### RECORDS TO USE ###

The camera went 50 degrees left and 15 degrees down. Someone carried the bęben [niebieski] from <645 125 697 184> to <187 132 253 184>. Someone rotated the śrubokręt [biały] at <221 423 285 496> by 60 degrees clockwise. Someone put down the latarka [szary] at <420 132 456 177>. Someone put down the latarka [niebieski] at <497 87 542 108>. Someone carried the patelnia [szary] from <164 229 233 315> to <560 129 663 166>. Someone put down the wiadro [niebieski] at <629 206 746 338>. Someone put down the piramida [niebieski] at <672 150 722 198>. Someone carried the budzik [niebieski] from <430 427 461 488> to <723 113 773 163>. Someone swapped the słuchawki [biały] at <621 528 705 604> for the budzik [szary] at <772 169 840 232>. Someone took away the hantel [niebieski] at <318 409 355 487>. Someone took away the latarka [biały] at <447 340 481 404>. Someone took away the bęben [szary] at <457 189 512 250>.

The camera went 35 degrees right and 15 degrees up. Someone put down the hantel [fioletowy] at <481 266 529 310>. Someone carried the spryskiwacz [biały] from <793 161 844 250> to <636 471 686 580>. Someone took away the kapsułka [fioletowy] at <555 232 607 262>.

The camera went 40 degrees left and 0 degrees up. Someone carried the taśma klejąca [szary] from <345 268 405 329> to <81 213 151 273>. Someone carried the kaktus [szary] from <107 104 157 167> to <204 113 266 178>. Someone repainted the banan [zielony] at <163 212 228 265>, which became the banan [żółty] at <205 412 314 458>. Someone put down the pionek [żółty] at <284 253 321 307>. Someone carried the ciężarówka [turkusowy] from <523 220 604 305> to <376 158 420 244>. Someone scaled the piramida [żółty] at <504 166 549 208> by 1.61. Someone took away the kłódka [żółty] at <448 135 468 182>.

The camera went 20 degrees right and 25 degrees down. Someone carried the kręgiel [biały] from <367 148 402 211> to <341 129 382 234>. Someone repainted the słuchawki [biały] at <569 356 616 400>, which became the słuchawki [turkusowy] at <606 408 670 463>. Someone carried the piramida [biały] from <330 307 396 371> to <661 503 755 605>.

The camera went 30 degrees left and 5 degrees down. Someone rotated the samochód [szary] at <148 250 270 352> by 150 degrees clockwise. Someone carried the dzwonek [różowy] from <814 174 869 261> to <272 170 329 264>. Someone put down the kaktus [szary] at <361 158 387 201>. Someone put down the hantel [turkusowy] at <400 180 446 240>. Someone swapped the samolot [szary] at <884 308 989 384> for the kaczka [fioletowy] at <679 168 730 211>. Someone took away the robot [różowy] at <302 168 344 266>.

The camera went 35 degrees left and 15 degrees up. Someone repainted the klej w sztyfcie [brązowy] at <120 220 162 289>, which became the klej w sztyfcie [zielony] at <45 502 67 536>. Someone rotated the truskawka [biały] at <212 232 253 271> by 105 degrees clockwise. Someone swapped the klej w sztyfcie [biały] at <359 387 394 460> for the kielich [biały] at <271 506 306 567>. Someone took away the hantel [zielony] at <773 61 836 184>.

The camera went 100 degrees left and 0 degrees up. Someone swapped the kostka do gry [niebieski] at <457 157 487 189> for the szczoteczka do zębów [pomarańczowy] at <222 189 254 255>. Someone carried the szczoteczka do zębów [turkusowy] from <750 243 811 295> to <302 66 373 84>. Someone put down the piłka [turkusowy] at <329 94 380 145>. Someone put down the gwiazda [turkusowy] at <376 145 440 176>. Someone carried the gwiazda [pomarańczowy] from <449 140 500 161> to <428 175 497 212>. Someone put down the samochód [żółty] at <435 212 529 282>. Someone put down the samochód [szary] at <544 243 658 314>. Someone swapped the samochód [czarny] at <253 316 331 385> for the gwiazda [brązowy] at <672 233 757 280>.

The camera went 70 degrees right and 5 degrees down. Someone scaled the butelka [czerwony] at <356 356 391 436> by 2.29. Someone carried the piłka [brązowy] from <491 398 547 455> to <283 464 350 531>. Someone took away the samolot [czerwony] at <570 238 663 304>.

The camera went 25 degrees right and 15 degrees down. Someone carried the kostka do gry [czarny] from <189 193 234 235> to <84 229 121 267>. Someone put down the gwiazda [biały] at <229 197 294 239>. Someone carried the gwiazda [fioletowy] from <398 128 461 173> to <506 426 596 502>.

###

## [EXERCISE]
Transcribe the full set of records precisely.

## [FINISHED EXERCISE]
The camera went 50 degrees left and 15 degrees down. Someone carried the bęben [niebieski] from <645 125 697 184> to <187 132 253 184>. Someone rotated the śrubokręt [biały] at <221 423 285 496> by 60 degrees clockwise. Someone put down the latarka [szary] at <420 132 456 177>. Someone put down the latarka [niebieski] at <497 87 542 108>. Someone carried the patelnia [szary] from <164 229 233 315> to <560 129 663 166>. Someone put down the wiadro [niebieski] at <629 206 746 338>. Someone put down the piramida [niebieski] at <672 150 722 198>. Someone carried the budzik [niebieski] from <430 427 461 488> to <723 113 773 163>. Someone swapped the słuchawki [biały] at <621 528 705 604> for the budzik [szary] at <772 169 840 232>. Someone took away the hantel [niebieski] at <318 409 355 487>. Someone took away the latarka [biały] at <447 340 481 404>. Someone took away the bęben [szary] at <457 189 512 250>.

The camera went 35 degrees right and 15 degrees up. Someone put down the hantel [fioletowy] at <481 266 529 310>. Someone carried the spryskiwacz [biały] from <793 161 844 250> to <636 471 686 580>. Someone took away the kapsułka [fioletowy] at <555 232 607 262>.

The camera went 40 degrees left and 0 degrees up. Someone carried the taśma klejąca [szary] from <345 268 405 329> to <81 213 151 273>. Someone carried the kaktus [szary] from <107 104 157 167> to <204 113 266 178>. Someone repainted the banan [zielony] at <163 212 228 265>, which became the banan [żółty] at <205 412 314 458>. Someone put down the pionek [żółty] at <284 253 321 307>. Someone carried the ciężarówka [turkusowy] from <523 220 604 305> to <376 158 420 244>. Someone scaled the piramida [żółty] at <504 166 549 208> by 1.61. Someone took away the kłódka [żółty] at <448 135 468 182>.

The camera went 20 degrees right and 25 degrees down. Someone carried the kręgiel [biały] from <367 148 402 211> to <341 129 382 234>. Someone repainted the słuchawki [biały] at <569 356 616 400>, which became the słuchawki [turkusowy] at <606 408 670 463>. Someone carried the piramida [biały] from <330 307 396 371> to <661 503 755 605>.

The camera went 30 degrees left and 5 degrees down. Someone rotated the samochód [szary] at <148 250 270 352> by 150 degrees clockwise. Someone carried the dzwonek [różowy] from <814 174 869 261> to <272 170 329 264>. Someone put down the kaktus [szary] at <361 158 387 201>. Someone put down the hantel [turkusowy] at <400 180 446 240>. Someone swapped the samolot [szary] at <884 308 989 384> for the kaczka [fioletowy] at <679 168 730 211>. Someone took away the robot [różowy] at <302 168 344 266>.

The camera went 35 degrees left and 15 degrees up. Someone repainted the klej w sztyfcie [brązowy] at <120 220 162 289>, which became the klej w sztyfcie [zielony] at <45 502 67 536>. Someone rotated the truskawka [biały] at <212 232 253 271> by 105 degrees clockwise. Someone swapped the klej w sztyfcie [biały] at <359 387 394 460> for the kielich [biały] at <271 506 306 567>. Someone took away the hantel [zielony] at <773 61 836 184>.

The camera went 100 degrees left and 0 degrees up. Someone swapped the kostka do gry [niebieski] at <457 157 487 189> for the szczoteczka do zębów [pomarańczowy] at <222 189 254 255>. Someone carried the szczoteczka do zębów [turkusowy] from <750 243 811 295> to <302 66 373 84>. Someone put down the piłka [turkusowy] at <329 94 380 145>. Someone put down the gwiazda [turkusowy] at <376 145 440 176>. Someone carried the gwiazda [pomarańczowy] from <449 140 500 161> to <428 175 497 212>. Someone put down the samochód [żółty] at <435 212 529 282>. Someone put down the samochód [szary] at <544 243 658 314>. Someone swapped the samochód [czarny] at <253 316 331 385> for the gwiazda [brązowy] at <672 233 757 280>.

The camera went 70 degrees right and 5 degrees down. Someone scaled the butelka [czerwony] at <356 356 391 436> by 2.29. Someone carried the piłka [brązowy] from <491 398 547 455> to <283 464 350 531>. Someone took away the samolot [czerwony] at <570 238 663 304>.

The camera went 25 degrees right and 15 degrees down. Someone carried the kostka do gry [czarny] from <189 193 234 235> to <84 229 121 267>. Someone put down the gwiazda [biały] at <229 197 294 239>. Someone carried the gwiazda [fioletowy] from <398 128 461 173> to <506 426 596 502>.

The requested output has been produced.